## Exercise description:
Here the job is to print only the lines from the one containing "pink clock: 4 -> 3" to the end of the entries, both included, exactly as they stand, with pictures excluded.

## Extracted data:
== Segment start ==

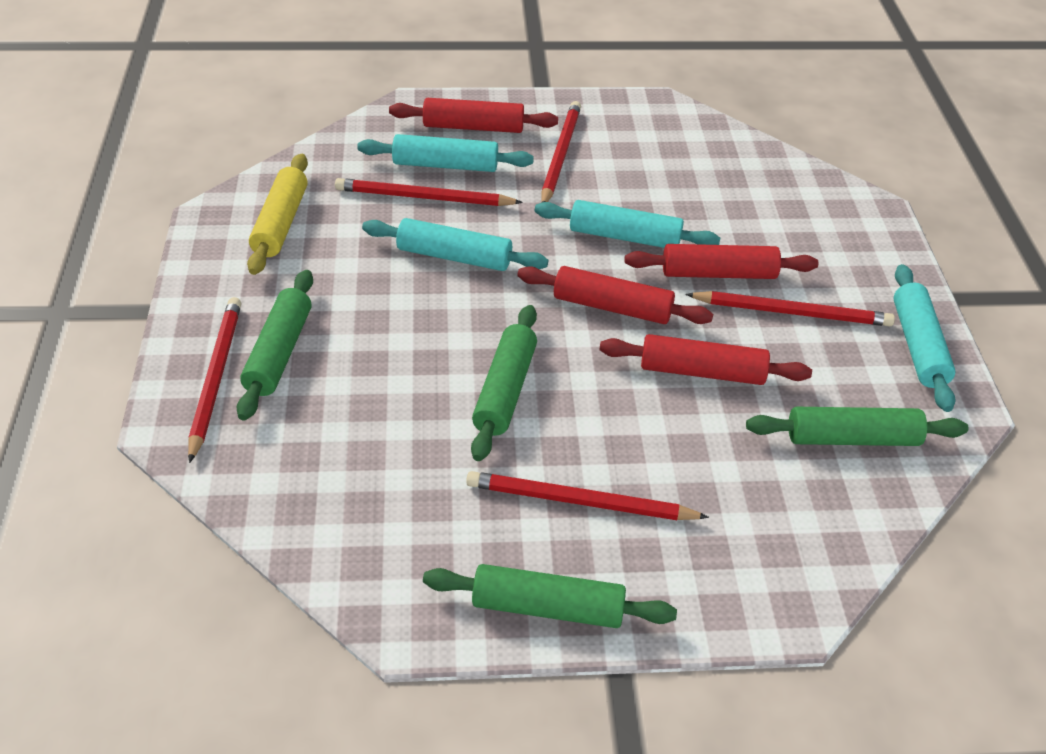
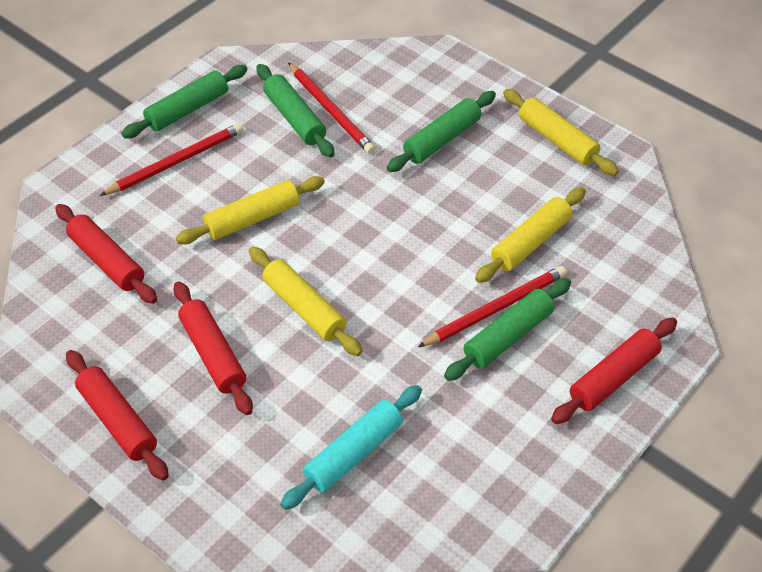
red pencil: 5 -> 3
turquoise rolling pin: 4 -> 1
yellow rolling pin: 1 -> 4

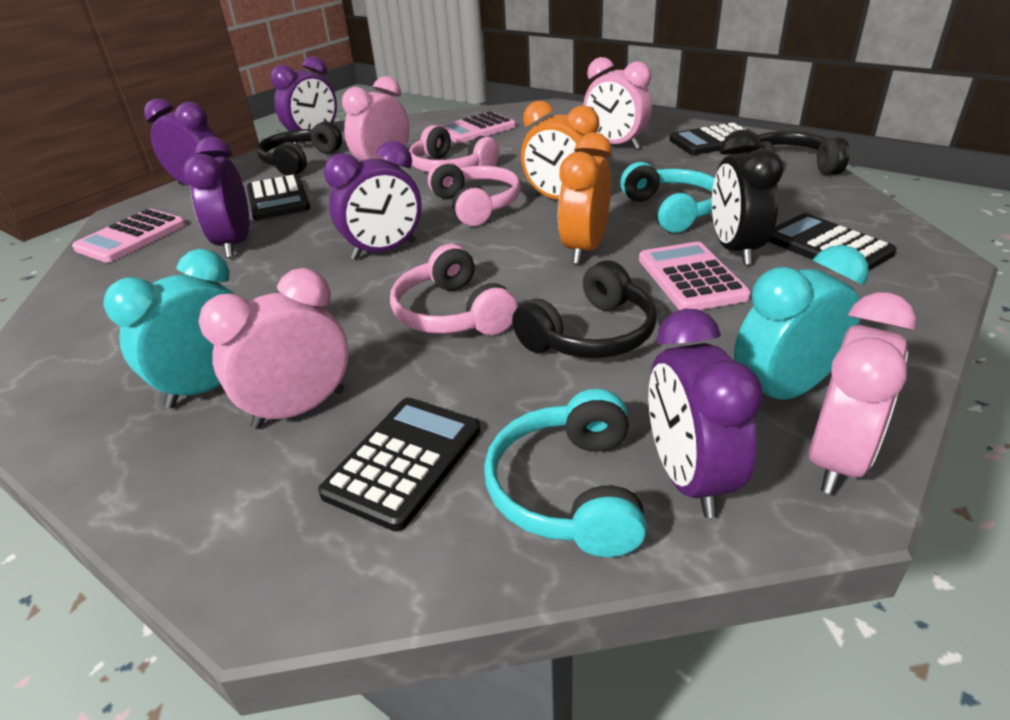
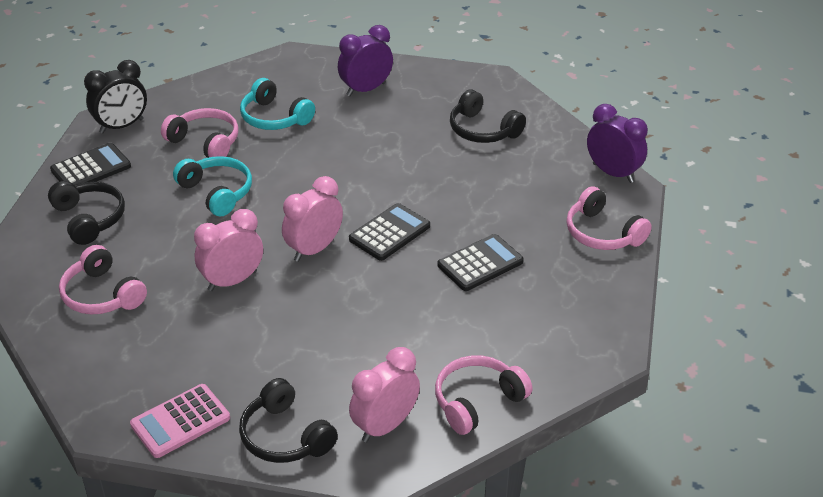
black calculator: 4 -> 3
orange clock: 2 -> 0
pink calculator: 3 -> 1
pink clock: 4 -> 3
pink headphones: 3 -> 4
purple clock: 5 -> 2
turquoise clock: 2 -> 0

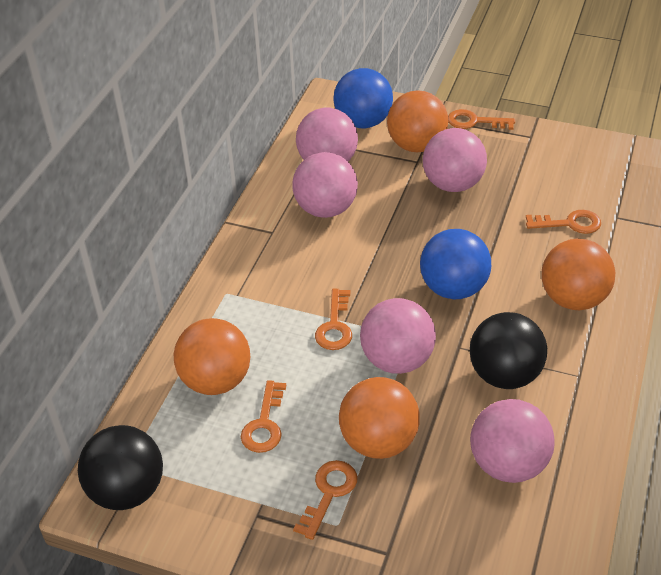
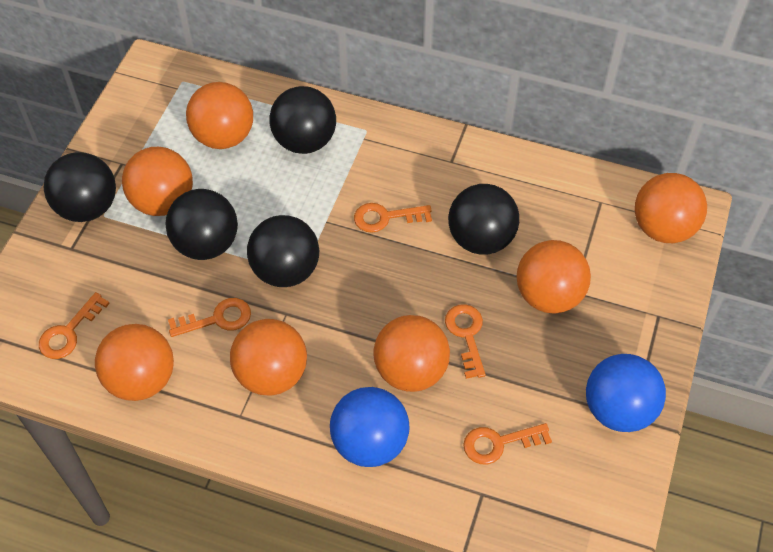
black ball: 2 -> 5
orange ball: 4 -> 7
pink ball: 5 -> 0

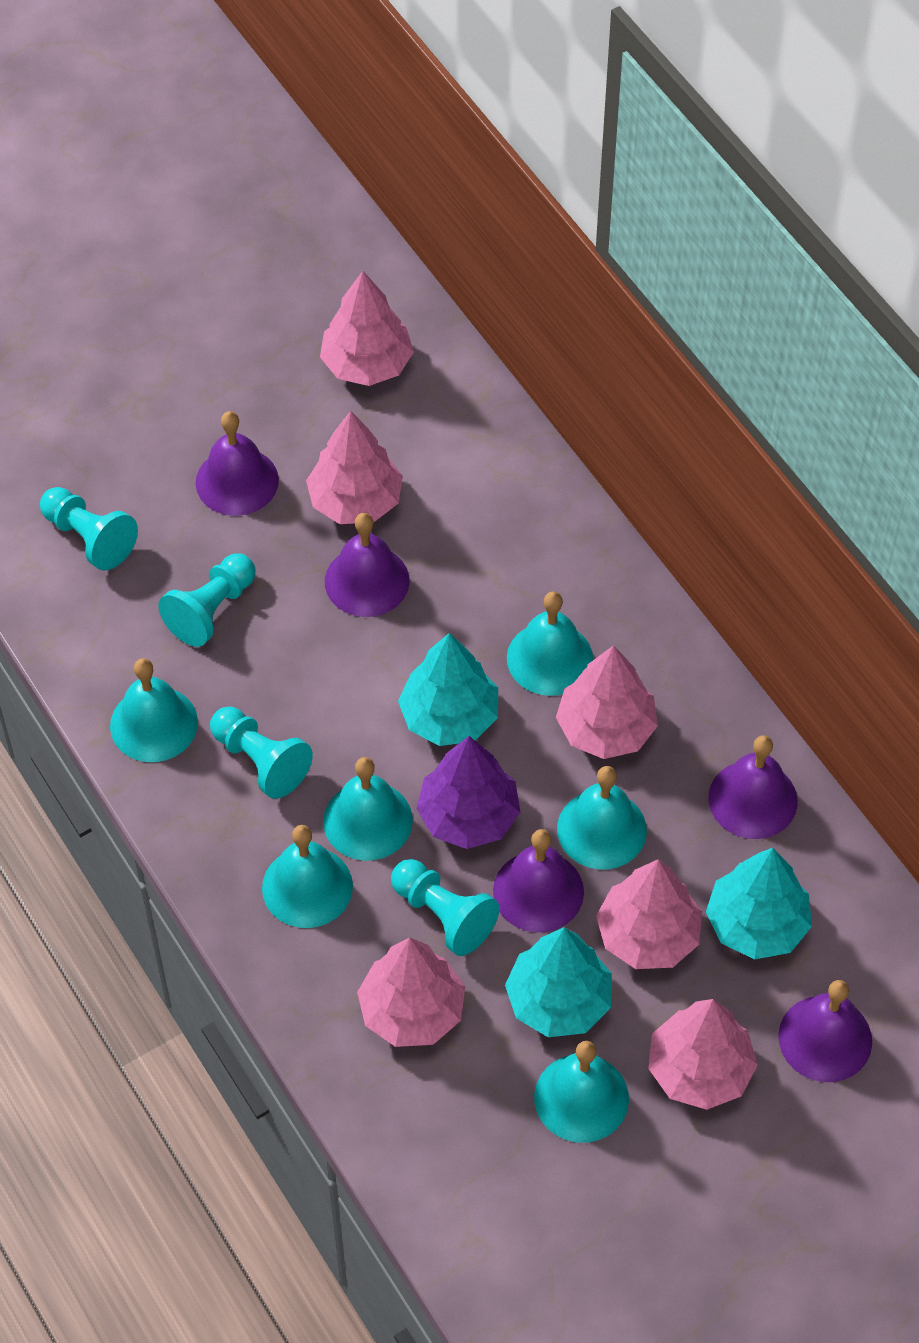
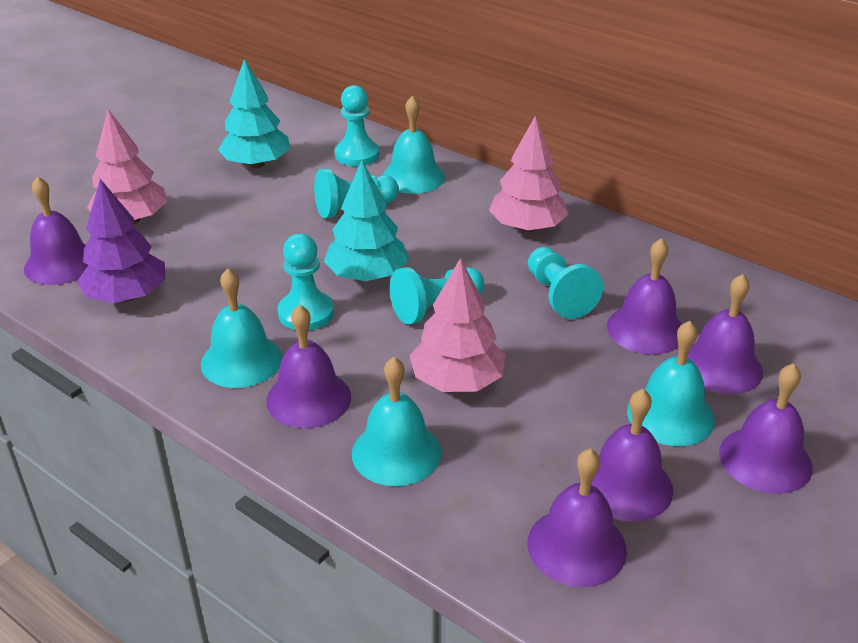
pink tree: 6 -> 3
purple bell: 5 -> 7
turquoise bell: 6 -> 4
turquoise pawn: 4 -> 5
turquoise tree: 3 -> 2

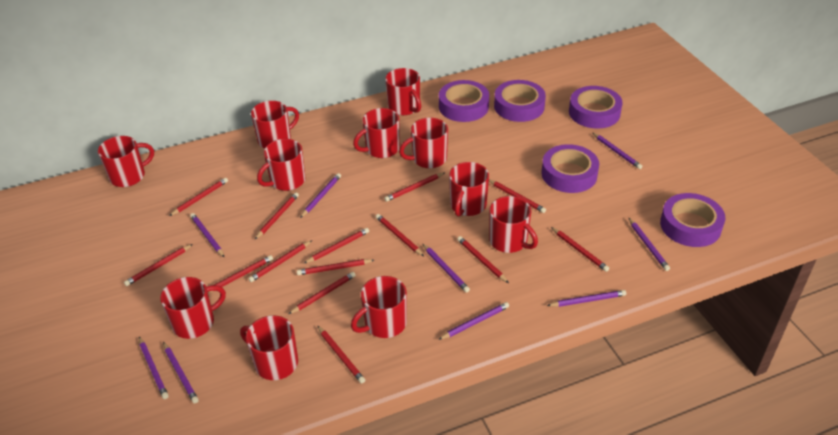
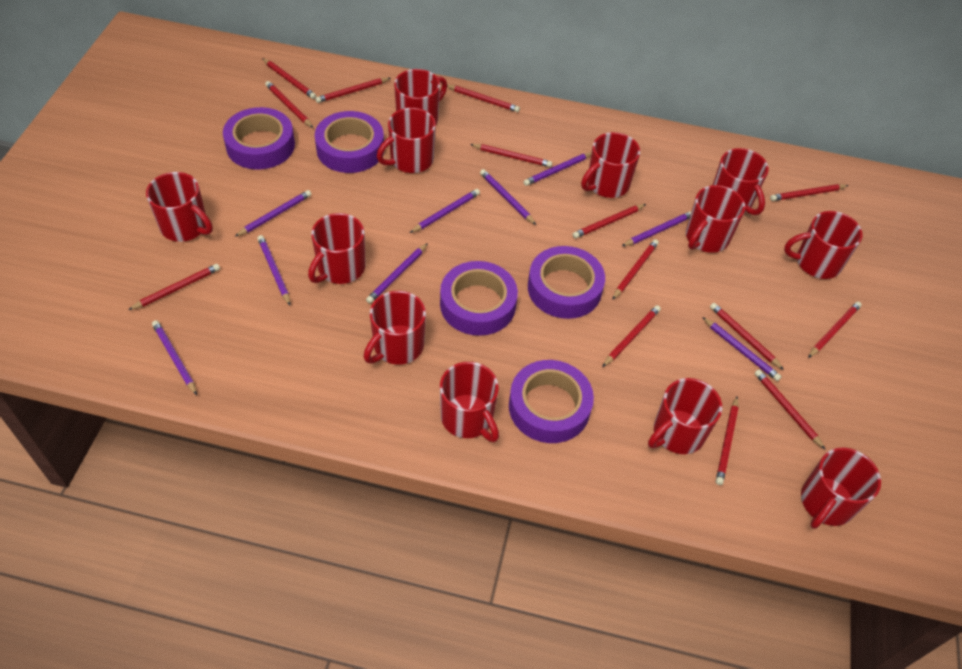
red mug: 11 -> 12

== Segment end ==

## Written solution:
pink clock: 4 -> 3
pink headphones: 3 -> 4
purple clock: 5 -> 2
turquoise clock: 2 -> 0

black ball: 2 -> 5
orange ball: 4 -> 7
pink ball: 5 -> 0

pink tree: 6 -> 3
purple bell: 5 -> 7
turquoise bell: 6 -> 4
turquoise pawn: 4 -> 5
turquoise tree: 3 -> 2

red mug: 11 -> 12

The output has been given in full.